----- Extracted data

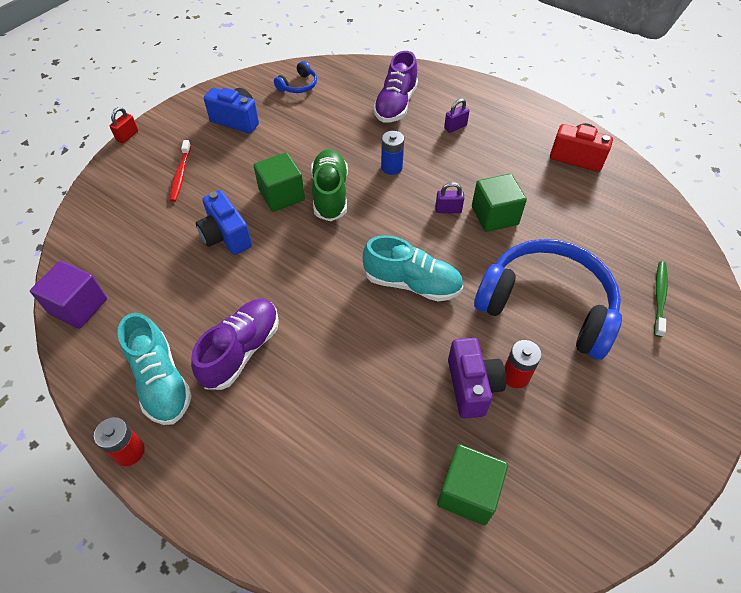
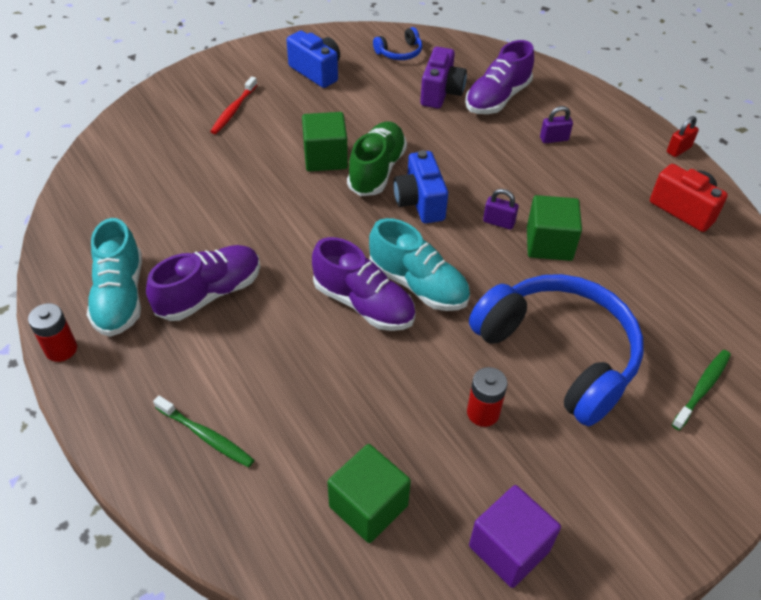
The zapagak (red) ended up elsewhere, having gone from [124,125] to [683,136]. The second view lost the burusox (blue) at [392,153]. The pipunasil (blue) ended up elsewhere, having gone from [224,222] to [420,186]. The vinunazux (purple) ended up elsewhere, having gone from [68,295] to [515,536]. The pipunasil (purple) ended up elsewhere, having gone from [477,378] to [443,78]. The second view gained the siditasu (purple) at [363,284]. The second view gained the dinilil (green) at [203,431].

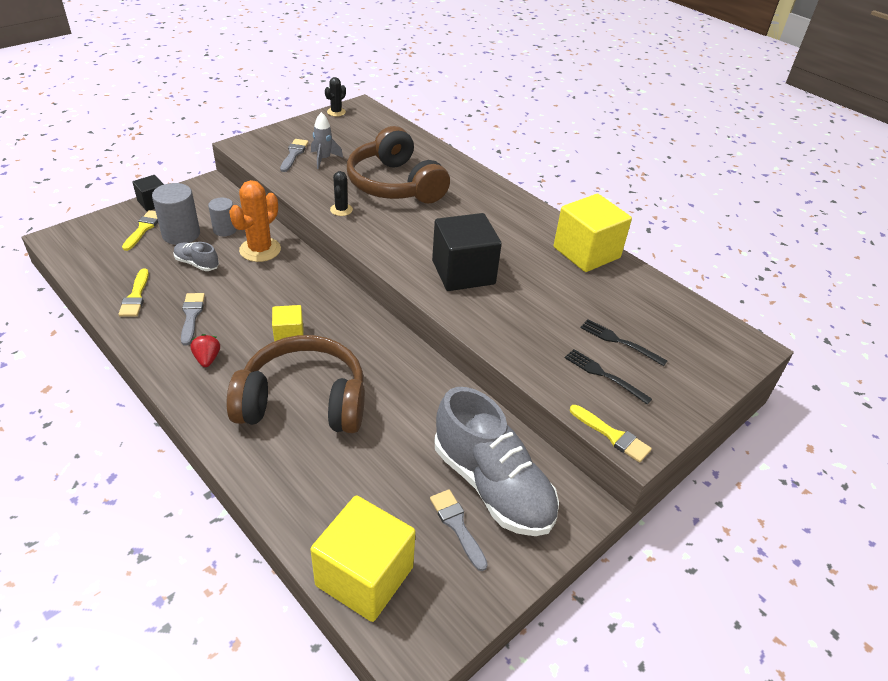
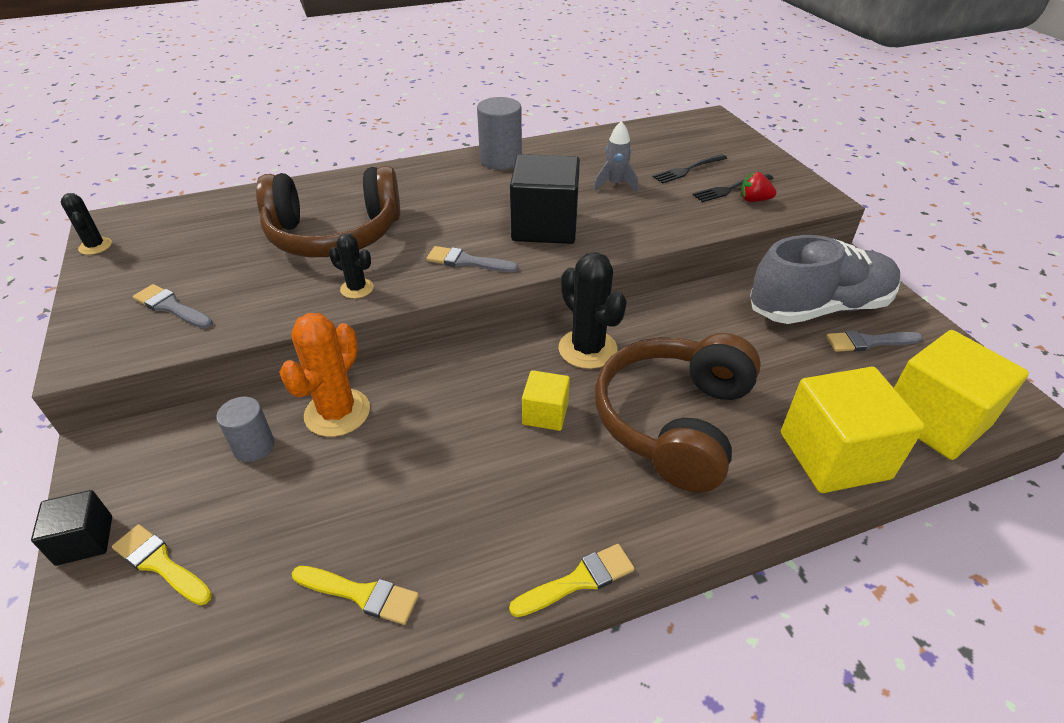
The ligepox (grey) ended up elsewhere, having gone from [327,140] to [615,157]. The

----------
----- Extracted data

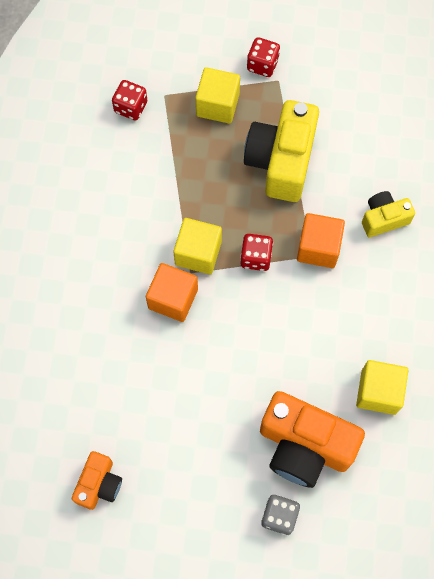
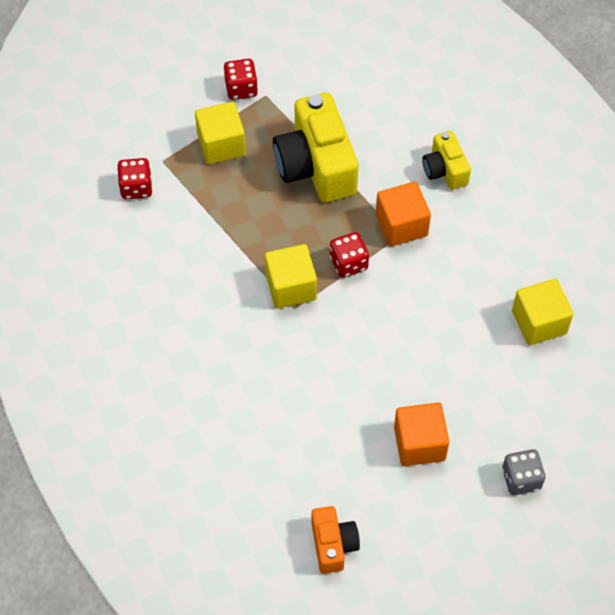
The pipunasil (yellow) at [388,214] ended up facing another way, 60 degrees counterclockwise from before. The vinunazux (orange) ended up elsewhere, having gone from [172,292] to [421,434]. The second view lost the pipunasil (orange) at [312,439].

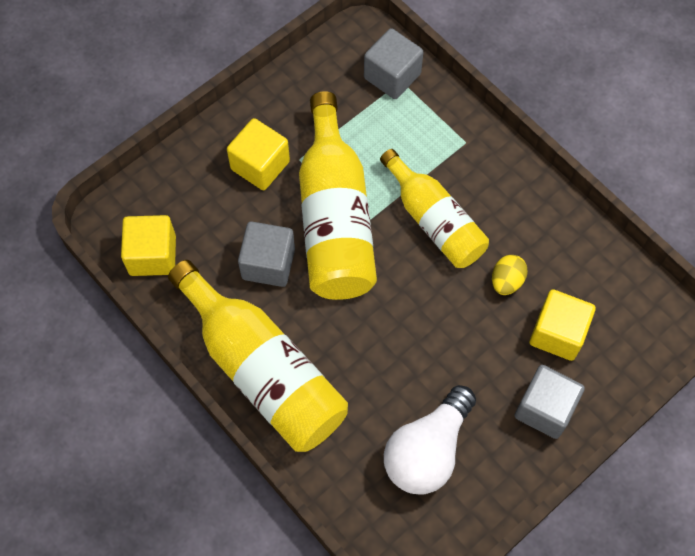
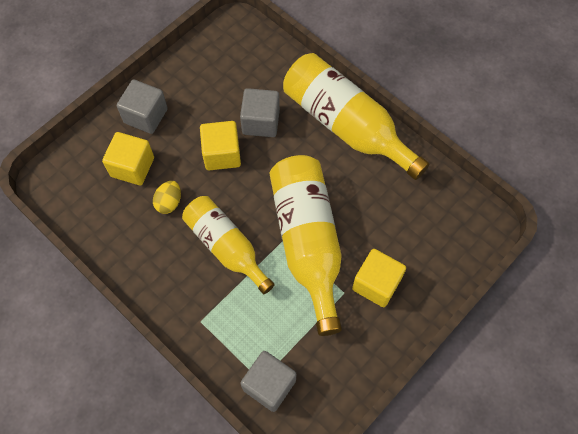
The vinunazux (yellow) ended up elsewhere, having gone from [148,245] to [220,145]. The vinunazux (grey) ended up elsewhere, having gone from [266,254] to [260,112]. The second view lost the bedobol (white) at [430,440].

----------

Aim of the task
Copy word for word only the lines above from the one with "The zapagak (red)" through the one with "The ligepox (grey)". Leave pictures out.

Solution for this problem
The zapagak (red) ended up elsewhere, having gone from [124,125] to [683,136]. The second view lost the burusox (blue) at [392,153]. The pipunasil (blue) ended up elsewhere, having gone from [224,222] to [420,186]. The vinunazux (purple) ended up elsewhere, having gone from [68,295] to [515,536]. The pipunasil (purple) ended up elsewhere, having gone from [477,378] to [443,78]. The second view gained the siditasu (purple) at [363,284]. The second view gained the dinilil (green) at [203,431].

The ligepox (grey) ended up elsewhere, having gone from [327,140] to [615,157]. The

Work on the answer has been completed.